(Beginning of Excerpted data)

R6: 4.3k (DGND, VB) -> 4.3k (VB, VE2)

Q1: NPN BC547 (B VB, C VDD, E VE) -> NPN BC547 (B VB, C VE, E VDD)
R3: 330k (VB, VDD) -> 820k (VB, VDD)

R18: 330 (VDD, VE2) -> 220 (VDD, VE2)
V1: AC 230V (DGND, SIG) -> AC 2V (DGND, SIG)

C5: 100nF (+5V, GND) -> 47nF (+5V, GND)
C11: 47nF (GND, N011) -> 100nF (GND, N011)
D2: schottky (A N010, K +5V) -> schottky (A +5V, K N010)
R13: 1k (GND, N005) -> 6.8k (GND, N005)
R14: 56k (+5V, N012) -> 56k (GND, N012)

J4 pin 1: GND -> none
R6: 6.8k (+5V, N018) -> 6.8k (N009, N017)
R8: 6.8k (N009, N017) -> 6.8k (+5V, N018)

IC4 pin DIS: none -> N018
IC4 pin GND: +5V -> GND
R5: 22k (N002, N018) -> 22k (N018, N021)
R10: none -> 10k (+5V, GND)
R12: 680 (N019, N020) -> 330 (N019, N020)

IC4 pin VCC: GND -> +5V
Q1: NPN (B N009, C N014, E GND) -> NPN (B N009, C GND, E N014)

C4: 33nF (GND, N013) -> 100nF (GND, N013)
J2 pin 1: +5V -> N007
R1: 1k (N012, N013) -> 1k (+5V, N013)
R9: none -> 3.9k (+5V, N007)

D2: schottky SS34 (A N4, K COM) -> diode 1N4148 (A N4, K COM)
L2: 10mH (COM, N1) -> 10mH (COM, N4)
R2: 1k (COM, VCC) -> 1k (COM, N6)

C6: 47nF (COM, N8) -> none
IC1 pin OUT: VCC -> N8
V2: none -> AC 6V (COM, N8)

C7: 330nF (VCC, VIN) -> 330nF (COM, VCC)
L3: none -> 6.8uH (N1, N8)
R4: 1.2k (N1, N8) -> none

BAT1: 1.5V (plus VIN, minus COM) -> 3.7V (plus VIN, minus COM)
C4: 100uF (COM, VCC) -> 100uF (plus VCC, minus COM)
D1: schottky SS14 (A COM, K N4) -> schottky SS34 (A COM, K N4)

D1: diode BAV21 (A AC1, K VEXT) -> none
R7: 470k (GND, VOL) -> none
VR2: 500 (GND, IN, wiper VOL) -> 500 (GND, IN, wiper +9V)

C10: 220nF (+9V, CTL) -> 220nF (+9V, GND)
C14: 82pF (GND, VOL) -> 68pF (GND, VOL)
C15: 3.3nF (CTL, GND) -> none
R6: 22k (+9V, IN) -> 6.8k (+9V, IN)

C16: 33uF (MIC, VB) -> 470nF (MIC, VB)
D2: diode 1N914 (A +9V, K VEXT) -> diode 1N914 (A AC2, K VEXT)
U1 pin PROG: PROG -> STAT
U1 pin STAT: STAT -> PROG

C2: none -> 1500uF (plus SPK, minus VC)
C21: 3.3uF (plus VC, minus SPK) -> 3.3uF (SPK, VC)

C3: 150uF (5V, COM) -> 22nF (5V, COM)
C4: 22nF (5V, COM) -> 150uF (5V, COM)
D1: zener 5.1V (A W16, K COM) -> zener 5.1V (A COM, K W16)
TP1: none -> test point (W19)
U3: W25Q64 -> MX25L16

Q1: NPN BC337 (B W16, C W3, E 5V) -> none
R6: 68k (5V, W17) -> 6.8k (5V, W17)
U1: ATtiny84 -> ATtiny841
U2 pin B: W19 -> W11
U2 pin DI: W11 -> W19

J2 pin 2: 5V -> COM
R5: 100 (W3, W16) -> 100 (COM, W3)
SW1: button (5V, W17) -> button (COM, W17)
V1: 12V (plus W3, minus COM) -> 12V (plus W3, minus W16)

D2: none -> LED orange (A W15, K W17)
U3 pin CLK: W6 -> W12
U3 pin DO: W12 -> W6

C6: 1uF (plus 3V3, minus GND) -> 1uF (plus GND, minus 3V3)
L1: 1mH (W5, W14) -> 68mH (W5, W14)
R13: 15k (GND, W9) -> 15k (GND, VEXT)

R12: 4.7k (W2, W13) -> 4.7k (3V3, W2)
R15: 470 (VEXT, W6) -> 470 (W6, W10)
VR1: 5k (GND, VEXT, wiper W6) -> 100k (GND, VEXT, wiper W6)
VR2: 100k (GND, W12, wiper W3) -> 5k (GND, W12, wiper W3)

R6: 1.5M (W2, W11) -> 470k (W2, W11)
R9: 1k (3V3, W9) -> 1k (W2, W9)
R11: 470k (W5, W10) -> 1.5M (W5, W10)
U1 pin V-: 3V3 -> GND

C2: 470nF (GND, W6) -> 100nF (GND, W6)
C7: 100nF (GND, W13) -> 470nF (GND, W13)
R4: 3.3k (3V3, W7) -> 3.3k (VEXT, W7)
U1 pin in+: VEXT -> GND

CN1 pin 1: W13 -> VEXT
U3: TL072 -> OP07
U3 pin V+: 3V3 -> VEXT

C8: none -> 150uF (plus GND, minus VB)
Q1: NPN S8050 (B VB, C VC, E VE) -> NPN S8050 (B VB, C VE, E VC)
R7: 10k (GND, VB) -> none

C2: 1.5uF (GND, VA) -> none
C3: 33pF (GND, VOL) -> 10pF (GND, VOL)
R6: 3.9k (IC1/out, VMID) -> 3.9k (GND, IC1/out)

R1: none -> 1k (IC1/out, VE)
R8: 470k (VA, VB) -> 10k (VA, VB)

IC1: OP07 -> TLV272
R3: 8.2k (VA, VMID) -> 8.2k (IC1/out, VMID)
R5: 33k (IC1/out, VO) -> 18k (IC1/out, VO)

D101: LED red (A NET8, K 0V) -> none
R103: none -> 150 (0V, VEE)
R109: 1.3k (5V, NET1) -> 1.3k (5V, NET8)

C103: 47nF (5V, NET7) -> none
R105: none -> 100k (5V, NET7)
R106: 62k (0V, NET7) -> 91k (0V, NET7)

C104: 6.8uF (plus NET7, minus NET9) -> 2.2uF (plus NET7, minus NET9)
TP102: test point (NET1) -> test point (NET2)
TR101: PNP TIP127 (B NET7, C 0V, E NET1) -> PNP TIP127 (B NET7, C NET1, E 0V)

(End of Excerpted data)

Exercise goal: The complete listing must be reproduced exactly as written.

Written solution:
R6: 4.3k (DGND, VB) -> 4.3k (VB, VE2)

Q1: NPN BC547 (B VB, C VDD, E VE) -> NPN BC547 (B VB, C VE, E VDD)
R3: 330k (VB, VDD) -> 820k (VB, VDD)

R18: 330 (VDD, VE2) -> 220 (VDD, VE2)
V1: AC 230V (DGND, SIG) -> AC 2V (DGND, SIG)

C5: 100nF (+5V, GND) -> 47nF (+5V, GND)
C11: 47nF (GND, N011) -> 100nF (GND, N011)
D2: schottky (A N010, K +5V) -> schottky (A +5V, K N010)
R13: 1k (GND, N005) -> 6.8k (GND, N005)
R14: 56k (+5V, N012) -> 56k (GND, N012)

J4 pin 1: GND -> none
R6: 6.8k (+5V, N018) -> 6.8k (N009, N017)
R8: 6.8k (N009, N017) -> 6.8k (+5V, N018)

IC4 pin DIS: none -> N018
IC4 pin GND: +5V -> GND
R5: 22k (N002, N018) -> 22k (N018, N021)
R10: none -> 10k (+5V, GND)
R12: 680 (N019, N020) -> 330 (N019, N020)

IC4 pin VCC: GND -> +5V
Q1: NPN (B N009, C N014, E GND) -> NPN (B N009, C GND, E N014)

C4: 33nF (GND, N013) -> 100nF (GND, N013)
J2 pin 1: +5V -> N007
R1: 1k (N012, N013) -> 1k (+5V, N013)
R9: none -> 3.9k (+5V, N007)

D2: schottky SS34 (A N4, K COM) -> diode 1N4148 (A N4, K COM)
L2: 10mH (COM, N1) -> 10mH (COM, N4)
R2: 1k (COM, VCC) -> 1k (COM, N6)

C6: 47nF (COM, N8) -> none
IC1 pin OUT: VCC -> N8
V2: none -> AC 6V (COM, N8)

C7: 330nF (VCC, VIN) -> 330nF (COM, VCC)
L3: none -> 6.8uH (N1, N8)
R4: 1.2k (N1, N8) -> none

BAT1: 1.5V (plus VIN, minus COM) -> 3.7V (plus VIN, minus COM)
C4: 100uF (COM, VCC) -> 100uF (plus VCC, minus COM)
D1: schottky SS14 (A COM, K N4) -> schottky SS34 (A COM, K N4)

D1: diode BAV21 (A AC1, K VEXT) -> none
R7: 470k (GND, VOL) -> none
VR2: 500 (GND, IN, wiper VOL) -> 500 (GND, IN, wiper +9V)

C10: 220nF (+9V, CTL) -> 220nF (+9V, GND)
C14: 82pF (GND, VOL) -> 68pF (GND, VOL)
C15: 3.3nF (CTL, GND) -> none
R6: 22k (+9V, IN) -> 6.8k (+9V, IN)

C16: 33uF (MIC, VB) -> 470nF (MIC, VB)
D2: diode 1N914 (A +9V, K VEXT) -> diode 1N914 (A AC2, K VEXT)
U1 pin PROG: PROG -> STAT
U1 pin STAT: STAT -> PROG

C2: none -> 1500uF (plus SPK, minus VC)
C21: 3.3uF (plus VC, minus SPK) -> 3.3uF (SPK, VC)

C3: 150uF (5V, COM) -> 22nF (5V, COM)
C4: 22nF (5V, COM) -> 150uF (5V, COM)
D1: zener 5.1V (A W16, K COM) -> zener 5.1V (A COM, K W16)
TP1: none -> test point (W19)
U3: W25Q64 -> MX25L16

Q1: NPN BC337 (B W16, C W3, E 5V) -> none
R6: 68k (5V, W17) -> 6.8k (5V, W17)
U1: ATtiny84 -> ATtiny841
U2 pin B: W19 -> W11
U2 pin DI: W11 -> W19

J2 pin 2: 5V -> COM
R5: 100 (W3, W16) -> 100 (COM, W3)
SW1: button (5V, W17) -> button (COM, W17)
V1: 12V (plus W3, minus COM) -> 12V (plus W3, minus W16)

D2: none -> LED orange (A W15, K W17)
U3 pin CLK: W6 -> W12
U3 pin DO: W12 -> W6

C6: 1uF (plus 3V3, minus GND) -> 1uF (plus GND, minus 3V3)
L1: 1mH (W5, W14) -> 68mH (W5, W14)
R13: 15k (GND, W9) -> 15k (GND, VEXT)

R12: 4.7k (W2, W13) -> 4.7k (3V3, W2)
R15: 470 (VEXT, W6) -> 470 (W6, W10)
VR1: 5k (GND, VEXT, wiper W6) -> 100k (GND, VEXT, wiper W6)
VR2: 100k (GND, W12, wiper W3) -> 5k (GND, W12, wiper W3)

R6: 1.5M (W2, W11) -> 470k (W2, W11)
R9: 1k (3V3, W9) -> 1k (W2, W9)
R11: 470k (W5, W10) -> 1.5M (W5, W10)
U1 pin V-: 3V3 -> GND

C2: 470nF (GND, W6) -> 100nF (GND, W6)
C7: 100nF (GND, W13) -> 470nF (GND, W13)
R4: 3.3k (3V3, W7) -> 3.3k (VEXT, W7)
U1 pin in+: VEXT -> GND

CN1 pin 1: W13 -> VEXT
U3: TL072 -> OP07
U3 pin V+: 3V3 -> VEXT

C8: none -> 150uF (plus GND, minus VB)
Q1: NPN S8050 (B VB, C VC, E VE) -> NPN S8050 (B VB, C VE, E VC)
R7: 10k (GND, VB) -> none

C2: 1.5uF (GND, VA) -> none
C3: 33pF (GND, VOL) -> 10pF (GND, VOL)
R6: 3.9k (IC1/out, VMID) -> 3.9k (GND, IC1/out)

R1: none -> 1k (IC1/out, VE)
R8: 470k (VA, VB) -> 10k (VA, VB)

IC1: OP07 -> TLV272
R3: 8.2k (VA, VMID) -> 8.2k (IC1/out, VMID)
R5: 33k (IC1/out, VO) -> 18k (IC1/out, VO)

D101: LED red (A NET8, K 0V) -> none
R103: none -> 150 (0V, VEE)
R109: 1.3k (5V, NET1) -> 1.3k (5V, NET8)

C103: 47nF (5V, NET7) -> none
R105: none -> 100k (5V, NET7)
R106: 62k (0V, NET7) -> 91k (0V, NET7)

C104: 6.8uF (plus NET7, minus NET9) -> 2.2uF (plus NET7, minus NET9)
TP102: test point (NET1) -> test point (NET2)
TR101: PNP TIP127 (B NET7, C 0V, E NET1) -> PNP TIP127 (B NET7, C NET1, E 0V)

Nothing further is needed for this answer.